• Scene difference descriptions:
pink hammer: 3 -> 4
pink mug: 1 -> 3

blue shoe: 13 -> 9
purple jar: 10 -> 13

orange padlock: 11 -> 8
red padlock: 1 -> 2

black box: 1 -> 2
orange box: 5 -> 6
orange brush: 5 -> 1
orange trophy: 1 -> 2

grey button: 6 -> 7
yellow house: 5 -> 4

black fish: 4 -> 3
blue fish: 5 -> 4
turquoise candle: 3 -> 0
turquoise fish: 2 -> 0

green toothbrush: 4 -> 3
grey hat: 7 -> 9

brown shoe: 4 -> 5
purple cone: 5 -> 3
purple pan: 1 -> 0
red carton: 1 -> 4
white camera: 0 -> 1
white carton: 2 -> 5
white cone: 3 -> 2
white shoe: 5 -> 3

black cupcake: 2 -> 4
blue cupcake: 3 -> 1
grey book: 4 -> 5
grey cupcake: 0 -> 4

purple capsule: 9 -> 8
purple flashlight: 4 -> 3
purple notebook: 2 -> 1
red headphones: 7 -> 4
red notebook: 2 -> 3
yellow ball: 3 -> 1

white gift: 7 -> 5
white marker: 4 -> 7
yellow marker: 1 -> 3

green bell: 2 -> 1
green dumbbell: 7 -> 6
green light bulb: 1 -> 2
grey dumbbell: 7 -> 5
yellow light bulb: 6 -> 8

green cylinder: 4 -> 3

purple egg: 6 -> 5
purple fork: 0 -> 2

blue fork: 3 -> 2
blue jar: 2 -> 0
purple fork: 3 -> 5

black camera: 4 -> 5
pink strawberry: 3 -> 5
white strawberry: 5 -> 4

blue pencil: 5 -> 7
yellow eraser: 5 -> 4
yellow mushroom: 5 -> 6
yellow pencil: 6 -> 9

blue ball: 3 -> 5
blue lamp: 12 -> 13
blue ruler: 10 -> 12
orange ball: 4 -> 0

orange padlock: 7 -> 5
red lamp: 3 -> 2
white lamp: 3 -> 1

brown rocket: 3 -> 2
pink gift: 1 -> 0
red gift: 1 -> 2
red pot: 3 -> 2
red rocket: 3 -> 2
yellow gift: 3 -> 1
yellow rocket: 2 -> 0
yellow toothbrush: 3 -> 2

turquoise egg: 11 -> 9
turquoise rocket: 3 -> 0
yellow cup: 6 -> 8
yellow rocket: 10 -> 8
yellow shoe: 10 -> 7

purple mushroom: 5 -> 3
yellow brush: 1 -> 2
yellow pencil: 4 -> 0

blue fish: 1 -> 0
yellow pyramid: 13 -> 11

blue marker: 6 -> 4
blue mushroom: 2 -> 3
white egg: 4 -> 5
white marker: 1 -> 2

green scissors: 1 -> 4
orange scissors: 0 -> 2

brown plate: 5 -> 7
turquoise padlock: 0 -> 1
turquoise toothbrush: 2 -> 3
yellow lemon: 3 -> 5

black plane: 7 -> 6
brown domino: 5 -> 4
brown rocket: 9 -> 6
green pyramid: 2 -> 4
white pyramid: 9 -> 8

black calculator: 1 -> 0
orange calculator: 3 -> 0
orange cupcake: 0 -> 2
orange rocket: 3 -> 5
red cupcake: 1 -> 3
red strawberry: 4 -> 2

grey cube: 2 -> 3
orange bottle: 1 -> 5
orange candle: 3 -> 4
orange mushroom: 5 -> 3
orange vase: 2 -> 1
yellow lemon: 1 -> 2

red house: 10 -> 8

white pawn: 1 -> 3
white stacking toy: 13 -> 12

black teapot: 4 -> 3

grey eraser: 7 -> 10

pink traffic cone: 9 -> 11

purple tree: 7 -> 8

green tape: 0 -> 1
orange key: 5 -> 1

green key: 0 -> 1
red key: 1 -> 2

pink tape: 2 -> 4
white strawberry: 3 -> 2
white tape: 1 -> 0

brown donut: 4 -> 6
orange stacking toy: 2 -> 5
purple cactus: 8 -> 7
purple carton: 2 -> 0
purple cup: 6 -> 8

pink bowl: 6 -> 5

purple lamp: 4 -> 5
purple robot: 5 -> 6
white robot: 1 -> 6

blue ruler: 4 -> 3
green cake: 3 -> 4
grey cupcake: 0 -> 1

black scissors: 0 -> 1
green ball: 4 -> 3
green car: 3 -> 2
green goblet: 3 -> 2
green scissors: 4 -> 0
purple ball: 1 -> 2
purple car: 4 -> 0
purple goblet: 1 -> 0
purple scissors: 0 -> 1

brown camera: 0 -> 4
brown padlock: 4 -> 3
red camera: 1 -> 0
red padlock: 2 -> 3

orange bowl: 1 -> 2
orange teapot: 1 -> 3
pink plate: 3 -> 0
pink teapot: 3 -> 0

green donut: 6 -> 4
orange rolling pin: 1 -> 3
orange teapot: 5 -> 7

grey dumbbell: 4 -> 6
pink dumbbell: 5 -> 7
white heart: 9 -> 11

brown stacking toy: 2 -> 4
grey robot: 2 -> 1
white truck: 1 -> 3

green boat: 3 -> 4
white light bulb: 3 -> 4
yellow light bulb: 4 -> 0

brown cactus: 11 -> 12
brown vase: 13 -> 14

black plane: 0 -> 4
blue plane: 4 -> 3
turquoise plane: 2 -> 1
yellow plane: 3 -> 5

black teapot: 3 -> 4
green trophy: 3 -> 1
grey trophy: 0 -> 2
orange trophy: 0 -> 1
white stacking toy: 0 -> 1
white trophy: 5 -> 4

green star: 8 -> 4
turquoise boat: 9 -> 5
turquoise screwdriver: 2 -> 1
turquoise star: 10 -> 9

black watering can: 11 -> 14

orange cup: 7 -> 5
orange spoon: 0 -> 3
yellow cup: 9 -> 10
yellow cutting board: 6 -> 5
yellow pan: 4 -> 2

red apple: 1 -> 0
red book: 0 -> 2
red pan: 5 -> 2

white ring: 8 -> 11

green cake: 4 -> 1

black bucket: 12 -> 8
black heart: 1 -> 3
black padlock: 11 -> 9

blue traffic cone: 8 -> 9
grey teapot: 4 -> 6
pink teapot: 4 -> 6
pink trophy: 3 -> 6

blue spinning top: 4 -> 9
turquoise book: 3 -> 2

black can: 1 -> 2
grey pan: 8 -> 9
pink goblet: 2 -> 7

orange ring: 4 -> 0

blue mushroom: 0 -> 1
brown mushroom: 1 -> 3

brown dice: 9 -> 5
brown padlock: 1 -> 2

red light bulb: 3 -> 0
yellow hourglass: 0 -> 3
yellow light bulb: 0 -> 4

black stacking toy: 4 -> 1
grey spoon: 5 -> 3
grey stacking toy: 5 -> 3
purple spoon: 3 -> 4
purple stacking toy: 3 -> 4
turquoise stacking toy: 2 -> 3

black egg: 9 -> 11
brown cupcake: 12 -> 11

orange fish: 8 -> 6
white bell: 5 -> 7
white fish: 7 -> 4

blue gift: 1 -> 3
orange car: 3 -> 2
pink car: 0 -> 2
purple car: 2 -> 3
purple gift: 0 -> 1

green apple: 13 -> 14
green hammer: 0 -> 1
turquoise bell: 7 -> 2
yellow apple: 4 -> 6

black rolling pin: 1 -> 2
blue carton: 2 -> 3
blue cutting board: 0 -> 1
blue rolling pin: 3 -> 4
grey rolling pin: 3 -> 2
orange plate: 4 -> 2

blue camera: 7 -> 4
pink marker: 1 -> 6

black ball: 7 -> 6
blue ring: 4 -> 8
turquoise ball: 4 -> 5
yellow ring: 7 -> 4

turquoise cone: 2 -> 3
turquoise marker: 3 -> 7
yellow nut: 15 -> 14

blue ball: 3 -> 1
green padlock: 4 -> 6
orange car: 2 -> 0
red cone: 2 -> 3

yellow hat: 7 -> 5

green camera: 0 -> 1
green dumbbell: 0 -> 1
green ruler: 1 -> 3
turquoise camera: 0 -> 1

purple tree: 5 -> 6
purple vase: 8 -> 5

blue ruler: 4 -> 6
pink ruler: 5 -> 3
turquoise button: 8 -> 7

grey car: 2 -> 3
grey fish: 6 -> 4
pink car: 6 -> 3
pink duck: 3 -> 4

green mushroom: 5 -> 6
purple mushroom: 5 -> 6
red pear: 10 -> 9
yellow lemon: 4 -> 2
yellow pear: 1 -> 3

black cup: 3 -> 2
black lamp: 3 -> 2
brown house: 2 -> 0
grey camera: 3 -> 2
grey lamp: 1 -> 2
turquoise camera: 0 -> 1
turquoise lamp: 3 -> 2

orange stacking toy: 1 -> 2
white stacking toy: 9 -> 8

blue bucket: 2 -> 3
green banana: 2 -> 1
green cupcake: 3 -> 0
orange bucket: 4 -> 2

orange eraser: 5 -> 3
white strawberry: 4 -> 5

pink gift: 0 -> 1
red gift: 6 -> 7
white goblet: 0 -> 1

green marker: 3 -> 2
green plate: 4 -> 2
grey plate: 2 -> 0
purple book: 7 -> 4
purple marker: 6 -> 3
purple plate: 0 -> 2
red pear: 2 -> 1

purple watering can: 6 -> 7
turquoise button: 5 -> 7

• Work instruction:
Which lines above run from the one containing "turquoise star: 10 -> 9" to the one containing "turquoise book: 3 -> 2"? Give them again exactly, both ends included.

• Completed task:
turquoise star: 10 -> 9

black watering can: 11 -> 14

orange cup: 7 -> 5
orange spoon: 0 -> 3
yellow cup: 9 -> 10
yellow cutting board: 6 -> 5
yellow pan: 4 -> 2

red apple: 1 -> 0
red book: 0 -> 2
red pan: 5 -> 2

white ring: 8 -> 11

green cake: 4 -> 1

black bucket: 12 -> 8
black heart: 1 -> 3
black padlock: 11 -> 9

blue traffic cone: 8 -> 9
grey teapot: 4 -> 6
pink teapot: 4 -> 6
pink trophy: 3 -> 6

blue spinning top: 4 -> 9
turquoise book: 3 -> 2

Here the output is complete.